→ WORK INSTRUCTIONS
Rewrite the entries starting at the line that contains "Vinehurst [961, 871]" and ending at the line that contains "center [1157, 542].", replacing "midpoint" with "central point" and leaving everything else unchanged.
[Begin SUPPLIED RECORDS]
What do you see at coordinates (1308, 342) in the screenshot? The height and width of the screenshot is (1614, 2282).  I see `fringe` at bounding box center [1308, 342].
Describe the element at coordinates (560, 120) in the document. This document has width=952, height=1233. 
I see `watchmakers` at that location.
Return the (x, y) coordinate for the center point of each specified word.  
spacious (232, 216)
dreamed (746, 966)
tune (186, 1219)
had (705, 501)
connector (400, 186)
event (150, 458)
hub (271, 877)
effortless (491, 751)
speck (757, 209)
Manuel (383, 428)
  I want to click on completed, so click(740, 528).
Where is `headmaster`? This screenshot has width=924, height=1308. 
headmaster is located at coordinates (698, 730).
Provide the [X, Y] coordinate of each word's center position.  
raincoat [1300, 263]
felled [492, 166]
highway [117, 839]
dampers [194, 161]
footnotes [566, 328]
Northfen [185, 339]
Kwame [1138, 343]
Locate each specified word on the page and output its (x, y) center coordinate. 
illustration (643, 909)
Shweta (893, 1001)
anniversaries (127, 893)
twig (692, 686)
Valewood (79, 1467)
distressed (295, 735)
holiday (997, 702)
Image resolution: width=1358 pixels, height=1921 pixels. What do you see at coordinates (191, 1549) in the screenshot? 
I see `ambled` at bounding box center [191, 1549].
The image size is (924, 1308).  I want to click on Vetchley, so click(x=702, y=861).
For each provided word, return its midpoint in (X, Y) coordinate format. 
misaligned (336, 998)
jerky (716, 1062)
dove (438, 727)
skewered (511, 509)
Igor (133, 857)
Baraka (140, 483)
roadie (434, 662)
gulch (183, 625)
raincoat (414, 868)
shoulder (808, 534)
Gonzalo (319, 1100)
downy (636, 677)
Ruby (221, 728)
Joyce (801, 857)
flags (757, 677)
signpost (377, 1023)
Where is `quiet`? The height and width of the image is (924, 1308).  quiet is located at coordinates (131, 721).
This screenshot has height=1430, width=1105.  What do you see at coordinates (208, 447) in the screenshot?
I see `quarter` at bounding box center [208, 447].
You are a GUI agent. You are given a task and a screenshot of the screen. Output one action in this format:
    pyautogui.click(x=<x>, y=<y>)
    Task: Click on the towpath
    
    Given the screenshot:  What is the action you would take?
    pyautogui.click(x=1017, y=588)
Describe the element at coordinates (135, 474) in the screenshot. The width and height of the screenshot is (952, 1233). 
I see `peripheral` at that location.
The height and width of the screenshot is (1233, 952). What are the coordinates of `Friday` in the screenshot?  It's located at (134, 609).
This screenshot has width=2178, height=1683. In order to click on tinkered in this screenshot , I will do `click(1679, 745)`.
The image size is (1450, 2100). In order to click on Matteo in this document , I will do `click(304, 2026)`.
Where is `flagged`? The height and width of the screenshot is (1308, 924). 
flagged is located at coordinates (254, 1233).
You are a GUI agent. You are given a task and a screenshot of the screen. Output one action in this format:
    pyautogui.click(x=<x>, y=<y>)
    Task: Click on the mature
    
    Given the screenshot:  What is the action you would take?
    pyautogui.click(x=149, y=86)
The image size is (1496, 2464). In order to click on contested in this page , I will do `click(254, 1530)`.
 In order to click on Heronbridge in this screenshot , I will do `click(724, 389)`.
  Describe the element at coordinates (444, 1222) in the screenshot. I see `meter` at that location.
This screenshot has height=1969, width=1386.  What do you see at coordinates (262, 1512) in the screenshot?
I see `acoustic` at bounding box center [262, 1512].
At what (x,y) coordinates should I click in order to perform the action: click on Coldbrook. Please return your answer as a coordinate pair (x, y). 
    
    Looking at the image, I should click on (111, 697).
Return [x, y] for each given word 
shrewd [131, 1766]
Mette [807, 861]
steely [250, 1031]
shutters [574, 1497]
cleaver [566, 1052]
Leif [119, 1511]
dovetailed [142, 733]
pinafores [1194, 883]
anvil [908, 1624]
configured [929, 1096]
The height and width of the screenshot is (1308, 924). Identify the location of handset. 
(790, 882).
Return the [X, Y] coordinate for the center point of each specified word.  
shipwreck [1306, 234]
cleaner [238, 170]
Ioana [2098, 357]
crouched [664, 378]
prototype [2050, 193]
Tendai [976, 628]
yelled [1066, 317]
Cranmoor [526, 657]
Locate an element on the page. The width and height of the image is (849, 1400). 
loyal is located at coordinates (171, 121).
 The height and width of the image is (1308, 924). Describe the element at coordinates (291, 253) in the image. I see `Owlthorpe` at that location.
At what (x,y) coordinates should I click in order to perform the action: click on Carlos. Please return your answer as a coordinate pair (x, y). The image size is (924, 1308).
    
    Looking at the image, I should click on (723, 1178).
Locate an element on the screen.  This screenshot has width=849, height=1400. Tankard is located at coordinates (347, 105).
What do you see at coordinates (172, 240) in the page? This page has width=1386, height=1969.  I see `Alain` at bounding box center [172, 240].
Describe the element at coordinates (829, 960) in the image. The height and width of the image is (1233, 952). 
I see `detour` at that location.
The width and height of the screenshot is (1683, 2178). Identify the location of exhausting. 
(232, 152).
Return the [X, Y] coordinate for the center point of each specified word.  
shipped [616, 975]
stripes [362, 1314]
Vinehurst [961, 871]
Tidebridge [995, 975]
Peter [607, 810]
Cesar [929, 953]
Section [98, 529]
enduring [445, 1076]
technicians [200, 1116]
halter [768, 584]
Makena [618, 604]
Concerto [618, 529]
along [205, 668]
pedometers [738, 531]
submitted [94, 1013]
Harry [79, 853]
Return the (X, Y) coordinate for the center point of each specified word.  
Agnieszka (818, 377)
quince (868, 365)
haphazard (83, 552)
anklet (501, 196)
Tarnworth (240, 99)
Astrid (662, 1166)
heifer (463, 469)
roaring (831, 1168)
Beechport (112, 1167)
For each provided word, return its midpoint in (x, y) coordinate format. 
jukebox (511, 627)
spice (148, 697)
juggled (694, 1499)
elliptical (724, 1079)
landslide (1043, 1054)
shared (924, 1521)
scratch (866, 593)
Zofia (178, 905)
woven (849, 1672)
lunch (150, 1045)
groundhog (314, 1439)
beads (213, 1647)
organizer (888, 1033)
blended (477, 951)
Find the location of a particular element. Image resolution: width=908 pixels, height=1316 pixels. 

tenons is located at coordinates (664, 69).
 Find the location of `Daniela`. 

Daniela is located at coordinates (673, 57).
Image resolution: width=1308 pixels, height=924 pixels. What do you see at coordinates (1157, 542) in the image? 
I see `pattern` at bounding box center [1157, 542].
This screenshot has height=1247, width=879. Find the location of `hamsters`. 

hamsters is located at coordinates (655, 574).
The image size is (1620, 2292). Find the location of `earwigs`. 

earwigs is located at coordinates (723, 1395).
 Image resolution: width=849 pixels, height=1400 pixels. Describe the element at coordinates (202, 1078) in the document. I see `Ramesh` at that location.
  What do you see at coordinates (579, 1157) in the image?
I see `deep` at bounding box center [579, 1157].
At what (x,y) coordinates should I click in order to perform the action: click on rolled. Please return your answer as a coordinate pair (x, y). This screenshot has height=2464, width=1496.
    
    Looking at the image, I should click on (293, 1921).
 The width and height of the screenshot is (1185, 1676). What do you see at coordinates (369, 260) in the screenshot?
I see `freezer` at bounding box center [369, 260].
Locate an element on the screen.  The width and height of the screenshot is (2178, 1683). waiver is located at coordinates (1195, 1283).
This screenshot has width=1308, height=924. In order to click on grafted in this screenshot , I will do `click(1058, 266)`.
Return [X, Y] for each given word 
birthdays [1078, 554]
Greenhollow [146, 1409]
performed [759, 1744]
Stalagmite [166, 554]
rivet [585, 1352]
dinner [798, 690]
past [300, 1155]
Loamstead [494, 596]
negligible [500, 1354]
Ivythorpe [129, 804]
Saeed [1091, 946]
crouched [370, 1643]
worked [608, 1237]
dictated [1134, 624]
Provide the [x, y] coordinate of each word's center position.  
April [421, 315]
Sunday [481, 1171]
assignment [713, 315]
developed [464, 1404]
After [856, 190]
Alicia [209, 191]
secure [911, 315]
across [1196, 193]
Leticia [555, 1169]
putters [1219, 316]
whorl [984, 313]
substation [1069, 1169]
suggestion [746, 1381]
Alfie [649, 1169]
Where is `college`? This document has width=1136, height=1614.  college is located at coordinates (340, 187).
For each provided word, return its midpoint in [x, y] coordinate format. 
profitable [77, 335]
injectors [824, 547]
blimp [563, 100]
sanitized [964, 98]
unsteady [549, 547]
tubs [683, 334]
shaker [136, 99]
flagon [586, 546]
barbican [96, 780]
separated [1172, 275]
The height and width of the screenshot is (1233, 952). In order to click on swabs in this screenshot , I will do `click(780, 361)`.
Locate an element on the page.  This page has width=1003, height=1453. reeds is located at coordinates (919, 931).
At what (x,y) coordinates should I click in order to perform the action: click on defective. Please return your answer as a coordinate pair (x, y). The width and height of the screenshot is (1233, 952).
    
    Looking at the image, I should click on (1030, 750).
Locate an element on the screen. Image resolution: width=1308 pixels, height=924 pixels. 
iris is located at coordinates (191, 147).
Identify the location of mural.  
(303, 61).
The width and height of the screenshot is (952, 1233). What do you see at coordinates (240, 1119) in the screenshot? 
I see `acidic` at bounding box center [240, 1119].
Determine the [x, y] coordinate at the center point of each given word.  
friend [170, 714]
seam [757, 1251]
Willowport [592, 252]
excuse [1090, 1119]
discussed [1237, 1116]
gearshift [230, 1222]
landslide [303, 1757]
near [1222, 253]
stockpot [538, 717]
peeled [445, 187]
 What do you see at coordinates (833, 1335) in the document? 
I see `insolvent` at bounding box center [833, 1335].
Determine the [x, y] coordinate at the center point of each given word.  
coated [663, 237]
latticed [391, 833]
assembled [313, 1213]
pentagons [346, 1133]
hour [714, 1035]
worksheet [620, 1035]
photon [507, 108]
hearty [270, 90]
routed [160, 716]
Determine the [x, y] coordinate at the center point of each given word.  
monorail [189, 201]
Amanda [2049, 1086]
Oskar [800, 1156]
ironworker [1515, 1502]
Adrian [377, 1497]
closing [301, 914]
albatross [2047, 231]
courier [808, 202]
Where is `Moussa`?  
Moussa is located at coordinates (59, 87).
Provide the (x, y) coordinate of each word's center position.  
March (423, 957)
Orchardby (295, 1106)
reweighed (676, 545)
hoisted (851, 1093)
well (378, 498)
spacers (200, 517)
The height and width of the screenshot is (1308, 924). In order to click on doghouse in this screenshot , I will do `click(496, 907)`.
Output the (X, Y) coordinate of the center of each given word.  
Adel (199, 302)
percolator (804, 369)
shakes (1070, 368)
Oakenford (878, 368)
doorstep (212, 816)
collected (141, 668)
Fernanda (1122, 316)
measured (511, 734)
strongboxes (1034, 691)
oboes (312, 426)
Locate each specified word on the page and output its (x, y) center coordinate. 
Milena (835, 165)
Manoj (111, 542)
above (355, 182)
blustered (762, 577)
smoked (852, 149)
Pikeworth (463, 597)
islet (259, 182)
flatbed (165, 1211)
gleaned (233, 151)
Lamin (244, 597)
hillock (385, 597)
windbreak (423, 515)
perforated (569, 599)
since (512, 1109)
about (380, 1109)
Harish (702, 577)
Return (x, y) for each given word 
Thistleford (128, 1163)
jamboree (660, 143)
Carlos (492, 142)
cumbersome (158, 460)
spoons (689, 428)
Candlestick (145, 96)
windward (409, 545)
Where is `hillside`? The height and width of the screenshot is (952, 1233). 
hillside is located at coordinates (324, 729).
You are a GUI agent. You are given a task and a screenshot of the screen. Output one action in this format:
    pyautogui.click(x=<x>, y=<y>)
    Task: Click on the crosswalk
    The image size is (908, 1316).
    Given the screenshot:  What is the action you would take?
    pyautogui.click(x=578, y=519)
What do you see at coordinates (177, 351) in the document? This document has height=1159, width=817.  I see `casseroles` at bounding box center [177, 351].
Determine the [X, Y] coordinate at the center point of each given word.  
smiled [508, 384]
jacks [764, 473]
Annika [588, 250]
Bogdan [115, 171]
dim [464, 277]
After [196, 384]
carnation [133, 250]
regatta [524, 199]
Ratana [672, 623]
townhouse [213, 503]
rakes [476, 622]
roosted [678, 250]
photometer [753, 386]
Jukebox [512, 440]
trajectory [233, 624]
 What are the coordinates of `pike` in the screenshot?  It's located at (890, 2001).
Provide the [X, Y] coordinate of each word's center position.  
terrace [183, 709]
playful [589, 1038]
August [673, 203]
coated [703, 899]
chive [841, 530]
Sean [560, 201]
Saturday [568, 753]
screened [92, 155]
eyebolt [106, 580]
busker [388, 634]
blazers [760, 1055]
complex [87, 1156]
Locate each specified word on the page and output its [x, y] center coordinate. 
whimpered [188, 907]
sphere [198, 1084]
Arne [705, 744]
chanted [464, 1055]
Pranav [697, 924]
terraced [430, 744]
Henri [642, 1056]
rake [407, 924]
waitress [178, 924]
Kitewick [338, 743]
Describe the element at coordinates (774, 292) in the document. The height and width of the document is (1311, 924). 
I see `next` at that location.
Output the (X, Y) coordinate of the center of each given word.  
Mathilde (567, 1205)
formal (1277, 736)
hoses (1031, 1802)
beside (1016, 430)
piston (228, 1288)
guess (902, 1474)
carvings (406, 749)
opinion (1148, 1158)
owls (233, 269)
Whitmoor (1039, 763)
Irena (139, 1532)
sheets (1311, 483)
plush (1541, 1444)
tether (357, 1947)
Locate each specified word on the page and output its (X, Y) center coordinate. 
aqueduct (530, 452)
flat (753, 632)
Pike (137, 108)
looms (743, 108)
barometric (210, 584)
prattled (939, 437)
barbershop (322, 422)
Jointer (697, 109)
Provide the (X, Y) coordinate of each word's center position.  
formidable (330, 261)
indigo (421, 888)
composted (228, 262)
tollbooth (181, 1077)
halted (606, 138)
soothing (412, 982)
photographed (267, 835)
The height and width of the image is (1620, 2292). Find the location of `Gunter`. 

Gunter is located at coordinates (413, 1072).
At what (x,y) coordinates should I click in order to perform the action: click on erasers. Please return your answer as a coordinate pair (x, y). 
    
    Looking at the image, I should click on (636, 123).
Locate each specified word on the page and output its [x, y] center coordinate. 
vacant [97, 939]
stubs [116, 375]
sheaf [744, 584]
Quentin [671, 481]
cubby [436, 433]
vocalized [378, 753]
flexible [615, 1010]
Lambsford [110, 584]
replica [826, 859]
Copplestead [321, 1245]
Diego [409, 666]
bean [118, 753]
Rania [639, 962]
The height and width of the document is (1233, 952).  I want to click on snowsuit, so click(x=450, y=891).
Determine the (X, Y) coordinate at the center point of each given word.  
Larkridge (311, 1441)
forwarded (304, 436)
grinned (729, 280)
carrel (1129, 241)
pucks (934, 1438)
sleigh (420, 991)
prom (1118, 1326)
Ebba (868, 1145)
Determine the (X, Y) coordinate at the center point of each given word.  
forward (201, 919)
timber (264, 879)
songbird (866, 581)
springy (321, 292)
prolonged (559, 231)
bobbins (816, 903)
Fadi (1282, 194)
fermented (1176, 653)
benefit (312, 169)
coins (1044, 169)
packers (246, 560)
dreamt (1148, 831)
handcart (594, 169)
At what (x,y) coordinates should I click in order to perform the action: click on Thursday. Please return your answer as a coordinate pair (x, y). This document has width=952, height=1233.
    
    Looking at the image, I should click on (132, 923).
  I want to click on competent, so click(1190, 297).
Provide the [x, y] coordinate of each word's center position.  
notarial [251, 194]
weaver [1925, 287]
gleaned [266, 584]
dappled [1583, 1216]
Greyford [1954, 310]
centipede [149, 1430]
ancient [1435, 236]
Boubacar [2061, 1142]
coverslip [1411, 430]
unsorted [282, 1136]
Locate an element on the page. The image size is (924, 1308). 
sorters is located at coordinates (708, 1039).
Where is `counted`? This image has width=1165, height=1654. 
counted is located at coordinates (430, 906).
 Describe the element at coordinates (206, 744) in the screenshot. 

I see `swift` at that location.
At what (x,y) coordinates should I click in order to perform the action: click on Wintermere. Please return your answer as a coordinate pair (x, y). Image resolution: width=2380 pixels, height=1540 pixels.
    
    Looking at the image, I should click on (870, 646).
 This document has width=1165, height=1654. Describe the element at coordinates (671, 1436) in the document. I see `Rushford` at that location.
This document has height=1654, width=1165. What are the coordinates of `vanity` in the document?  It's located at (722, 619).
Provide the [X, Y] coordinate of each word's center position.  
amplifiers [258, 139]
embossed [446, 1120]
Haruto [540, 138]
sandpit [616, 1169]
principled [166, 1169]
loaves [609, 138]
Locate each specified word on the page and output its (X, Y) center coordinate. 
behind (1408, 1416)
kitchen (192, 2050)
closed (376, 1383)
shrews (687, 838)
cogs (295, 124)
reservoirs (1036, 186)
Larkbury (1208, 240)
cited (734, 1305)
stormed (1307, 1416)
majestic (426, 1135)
[End SUPPLIED RECORDS]
→ SOLUTION FOR THIS TASK
Vinehurst [961, 871]
Tidebridge [995, 975]
Peter [607, 810]
Cesar [929, 953]
Section [98, 529]
enduring [445, 1076]
technicians [200, 1116]
halter [768, 584]
Makena [618, 604]
Concerto [618, 529]
along [205, 668]
pedometers [738, 531]
submitted [94, 1013]
Harry [79, 853]
Return the (X, Y) coordinate for the center point of each specified word.  
Agnieszka (818, 377)
quince (868, 365)
haphazard (83, 552)
anklet (501, 196)
Tarnworth (240, 99)
Astrid (662, 1166)
heifer (463, 469)
roaring (831, 1168)
Beechport (112, 1167)
For each provided word, return its central point in (x, y) coordinate format. 
jukebox (511, 627)
spice (148, 697)
juggled (694, 1499)
elliptical (724, 1079)
landslide (1043, 1054)
shared (924, 1521)
scratch (866, 593)
Zofia (178, 905)
woven (849, 1672)
lunch (150, 1045)
groundhog (314, 1439)
beads (213, 1647)
organizer (888, 1033)
blended (477, 951)
Find the location of a particular element. Image resolution: width=908 pixels, height=1316 pixels. 

tenons is located at coordinates (664, 69).
 Find the location of `Daniela`. 

Daniela is located at coordinates (673, 57).
Image resolution: width=1308 pixels, height=924 pixels. What do you see at coordinates (1157, 542) in the image? 
I see `pattern` at bounding box center [1157, 542].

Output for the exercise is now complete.